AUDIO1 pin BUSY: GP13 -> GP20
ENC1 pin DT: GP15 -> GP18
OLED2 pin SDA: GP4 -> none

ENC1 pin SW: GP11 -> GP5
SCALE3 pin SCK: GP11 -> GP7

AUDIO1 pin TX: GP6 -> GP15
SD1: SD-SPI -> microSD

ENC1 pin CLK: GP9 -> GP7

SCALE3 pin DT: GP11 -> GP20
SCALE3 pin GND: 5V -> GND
......
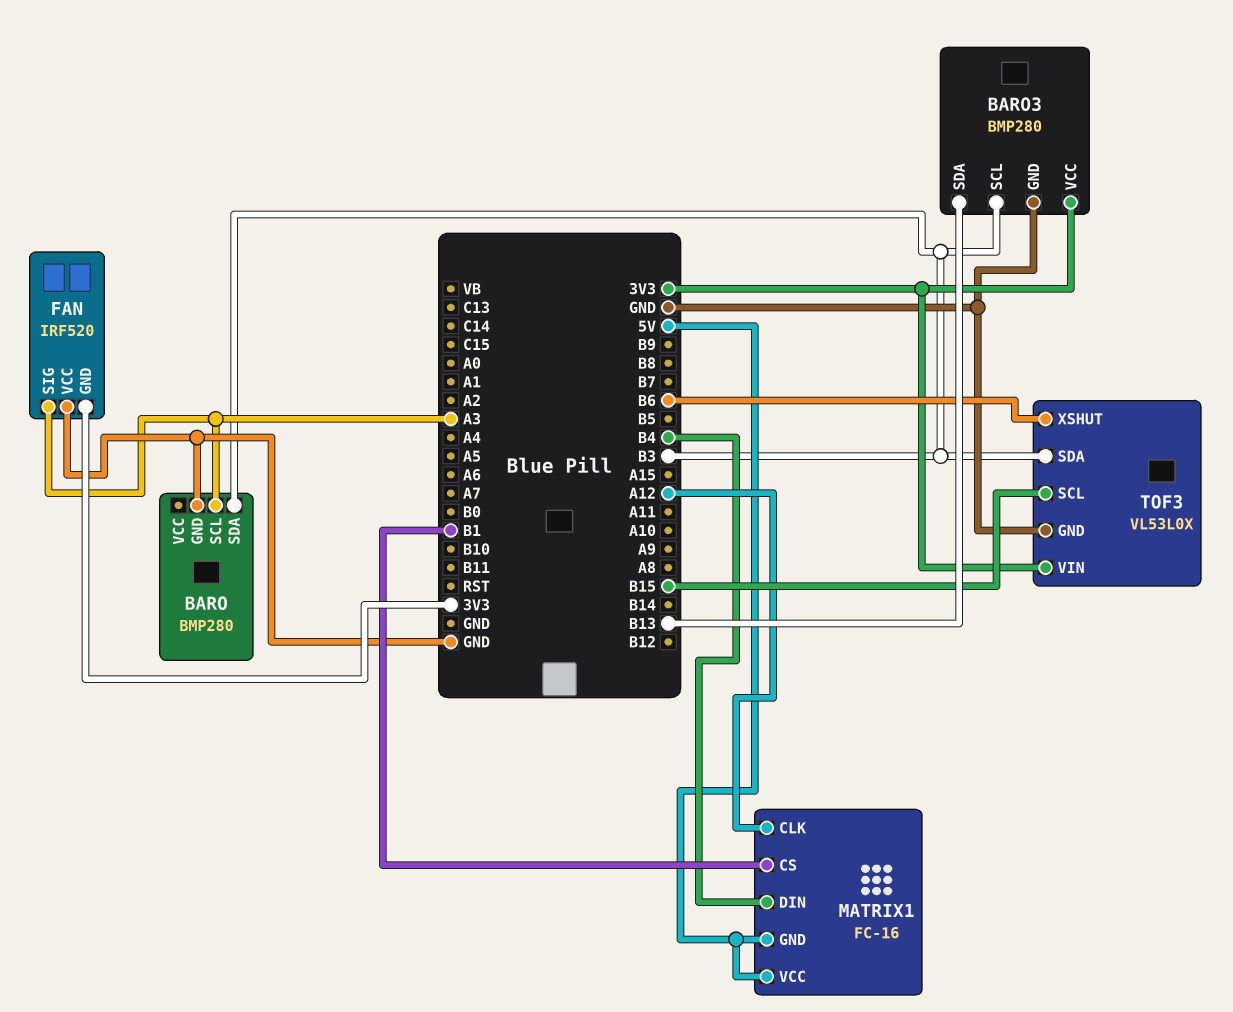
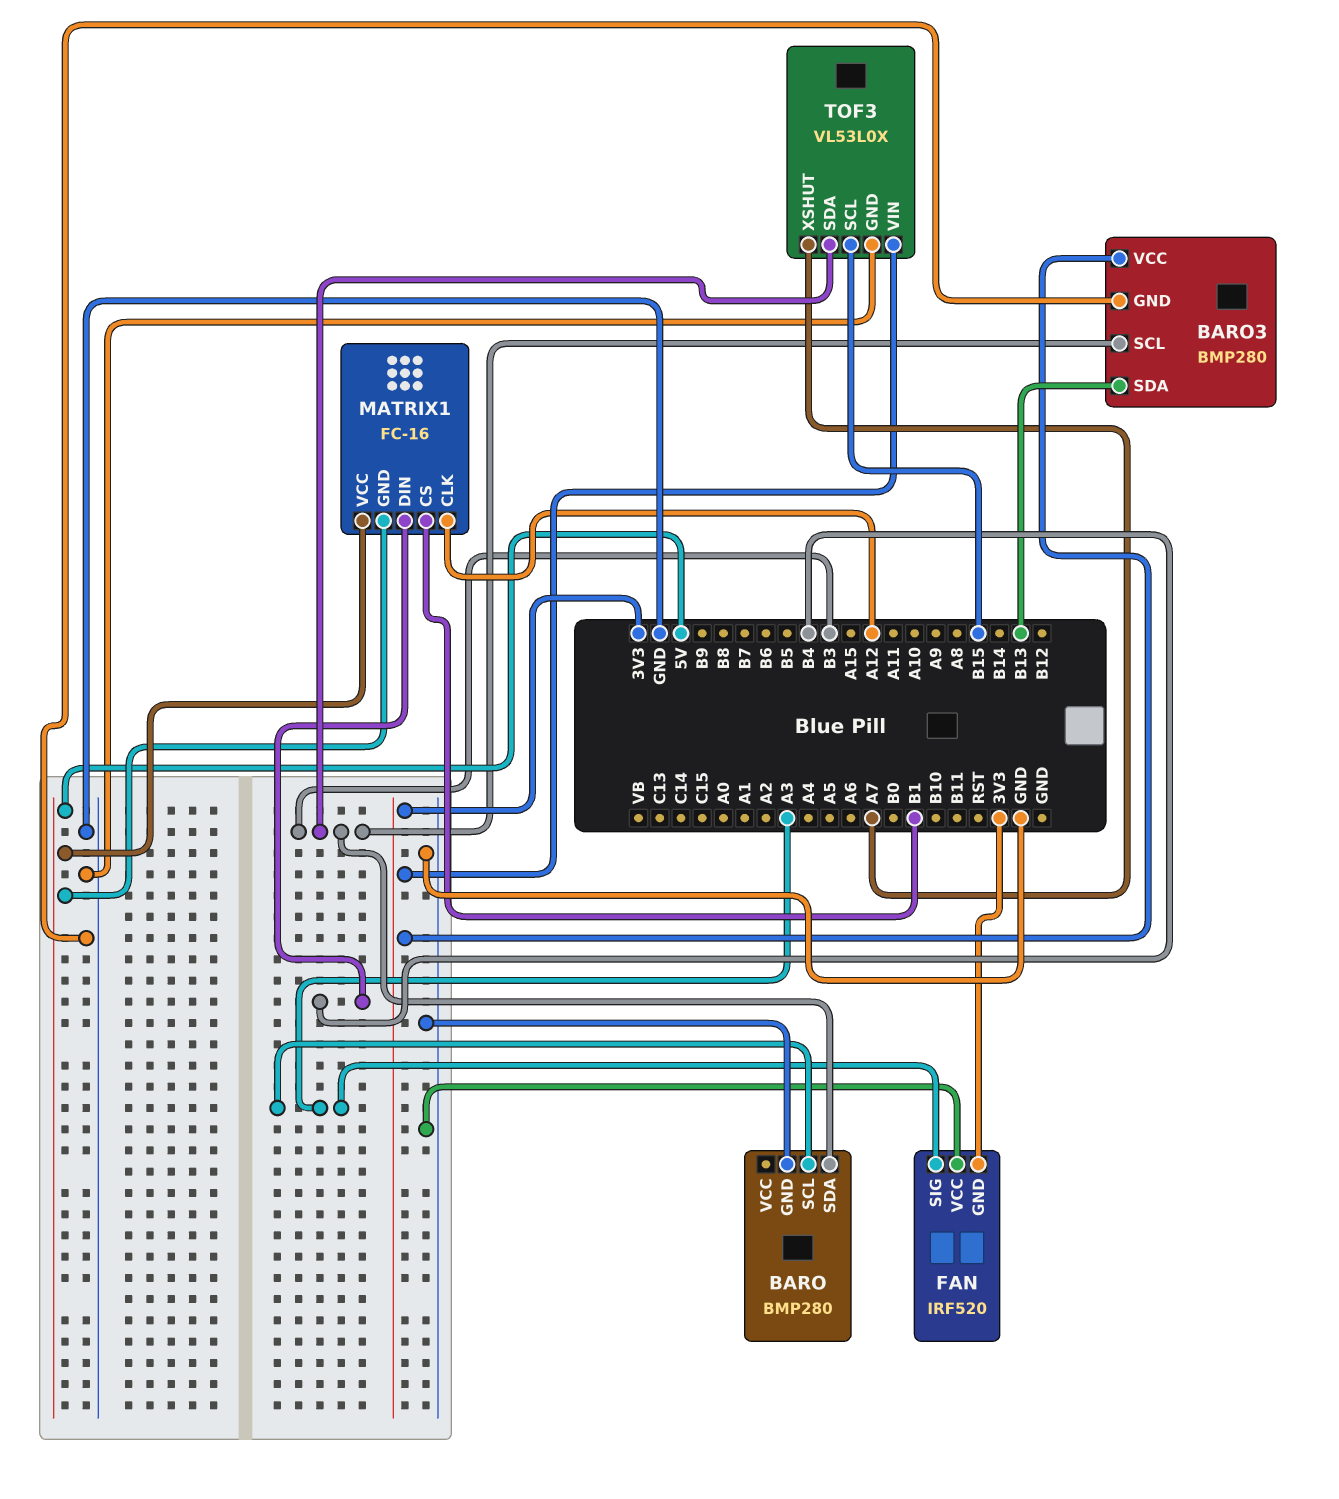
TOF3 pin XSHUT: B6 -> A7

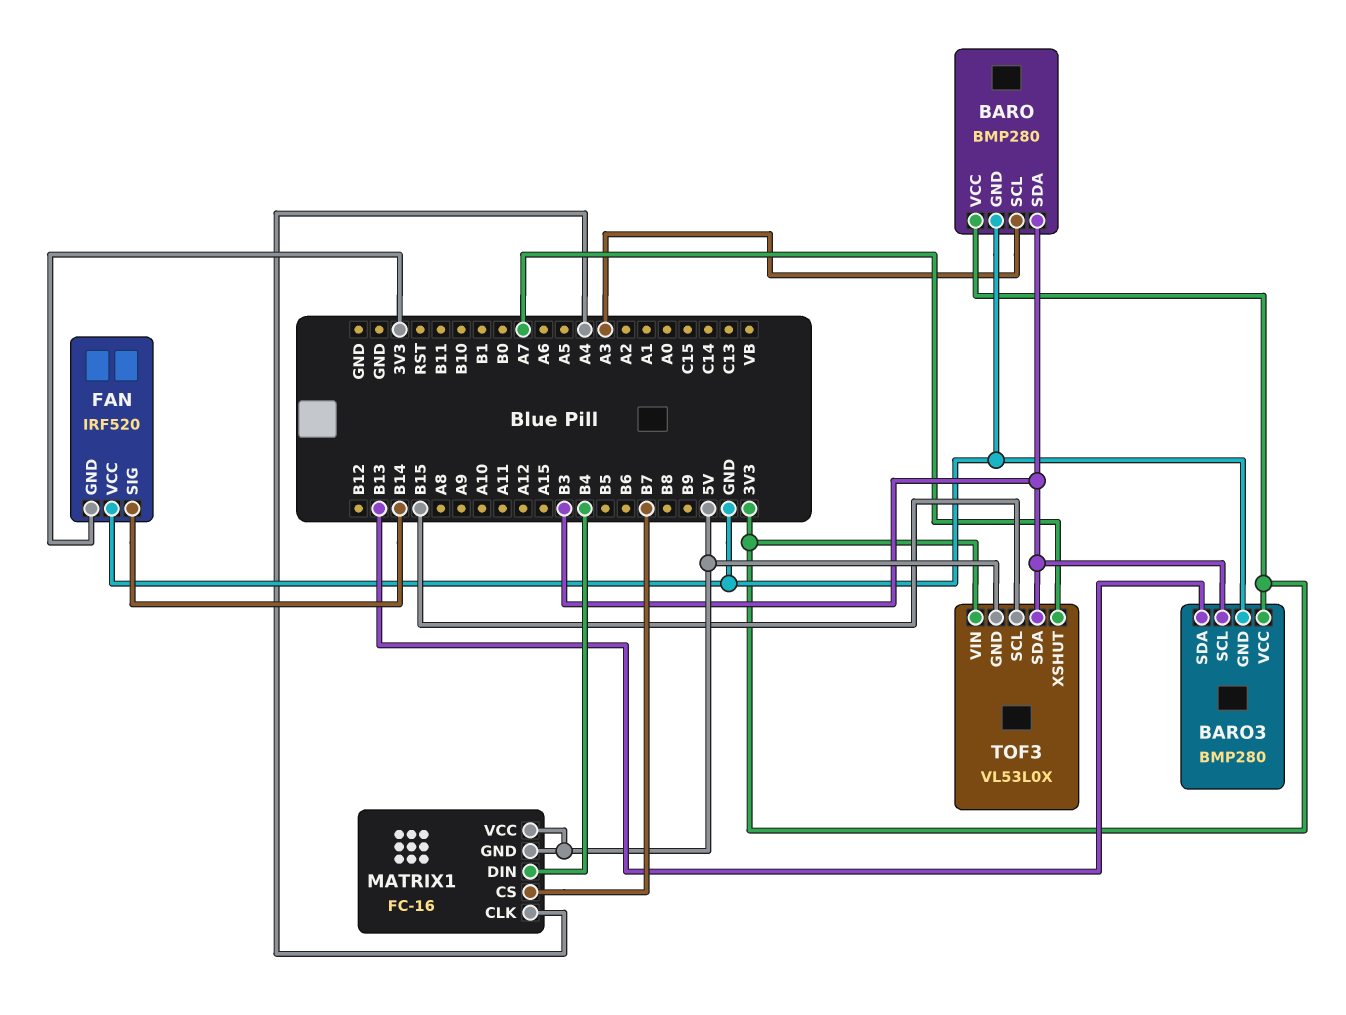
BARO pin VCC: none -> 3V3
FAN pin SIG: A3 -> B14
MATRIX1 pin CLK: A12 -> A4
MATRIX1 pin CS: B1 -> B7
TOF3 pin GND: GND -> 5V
......
▶ **Exercise instructions**
Reprint exactly the lines above that start at the one with "ENC1 pin SW: GP11 -> GP5" and end at the one with "SCALE3 pin GND: 5V -> GND", keeping both and adding none.

▶ **Solution for this problem**
ENC1 pin SW: GP11 -> GP5
SCALE3 pin SCK: GP11 -> GP7

AUDIO1 pin TX: GP6 -> GP15
SD1: SD-SPI -> microSD

ENC1 pin CLK: GP9 -> GP7

SCALE3 pin DT: GP11 -> GP20
SCALE3 pin GND: 5V -> GND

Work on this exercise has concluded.